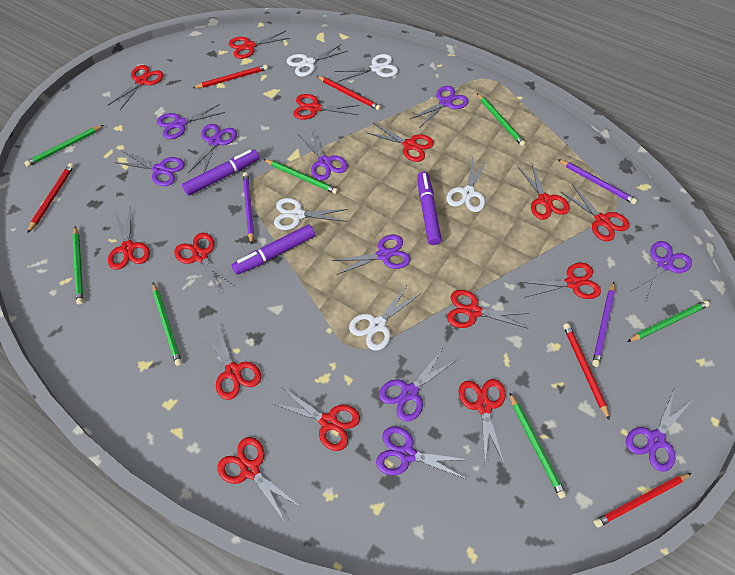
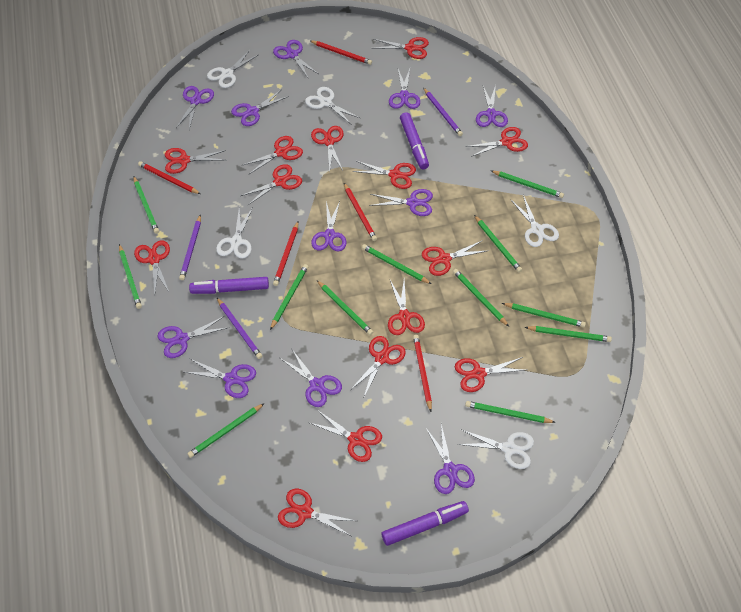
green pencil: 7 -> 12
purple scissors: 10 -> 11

...

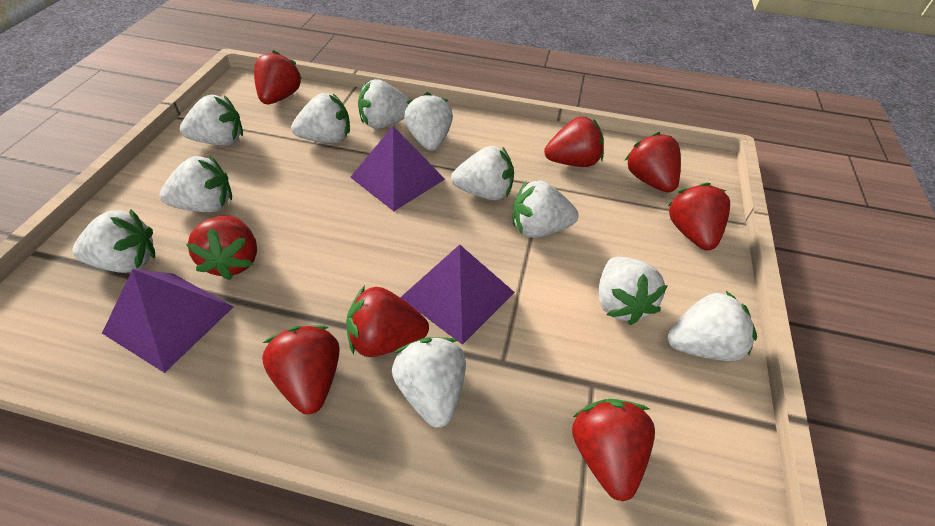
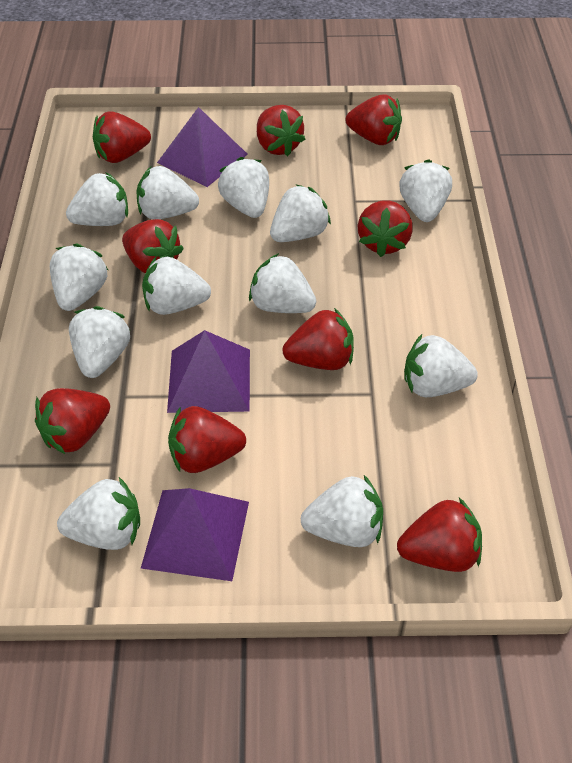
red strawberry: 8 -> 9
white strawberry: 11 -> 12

Aim of the task — Please give the count of lines above with "strawberry", nothing else.

Answer to this task — 2